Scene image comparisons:
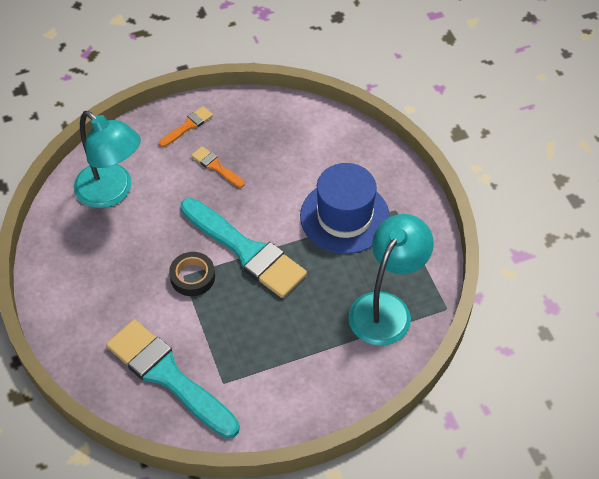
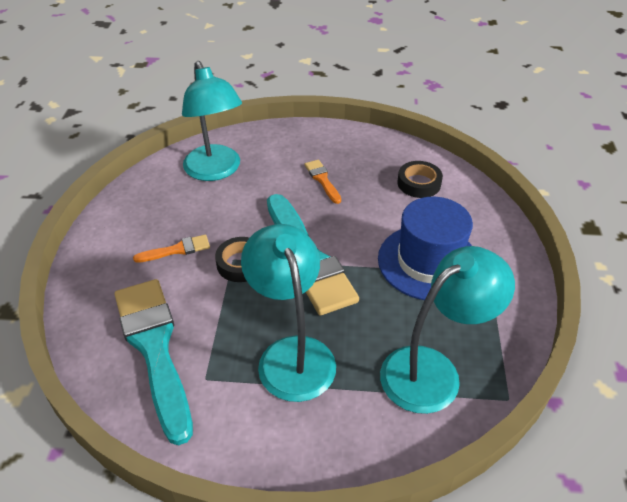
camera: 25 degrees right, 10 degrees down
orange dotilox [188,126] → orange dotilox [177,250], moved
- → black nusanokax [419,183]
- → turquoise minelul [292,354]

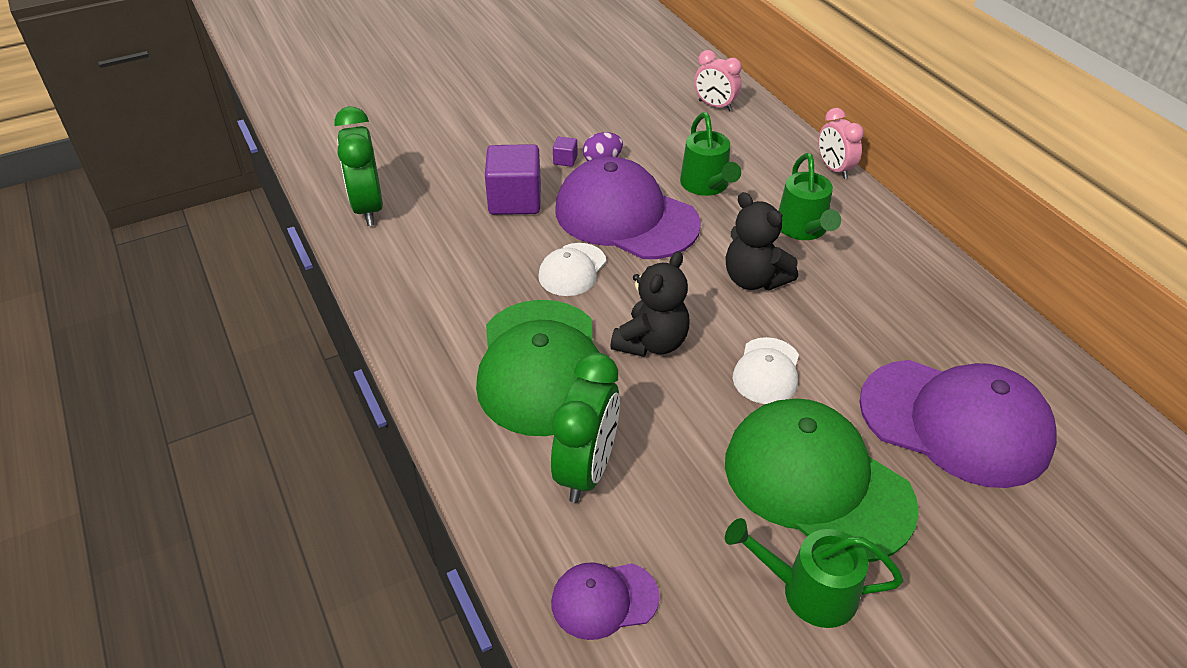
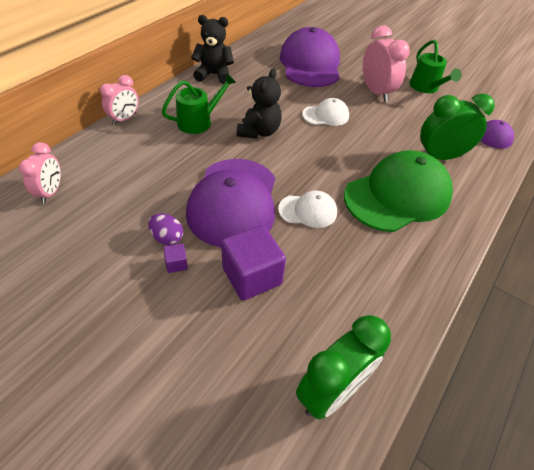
camera: 120 degrees left, 5 degrees up
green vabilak [707,186] → -
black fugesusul [651,343] → black fugesusul [214,75], moved
green fofazibol [817,483] → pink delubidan [376,92]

What needs to be done: What you write out is the stretch of entries from the line containing "orange dotilox [188,126]" to the line containing "green vabilak [707,186]", word for word, with both end lines and no pictures.

Answer space:
orange dotilox [188,126] → orange dotilox [177,250], moved
- → black nusanokax [419,183]
- → turquoise minelul [292,354]

camera: 120 degrees left, 5 degrees up
green vabilak [707,186] → -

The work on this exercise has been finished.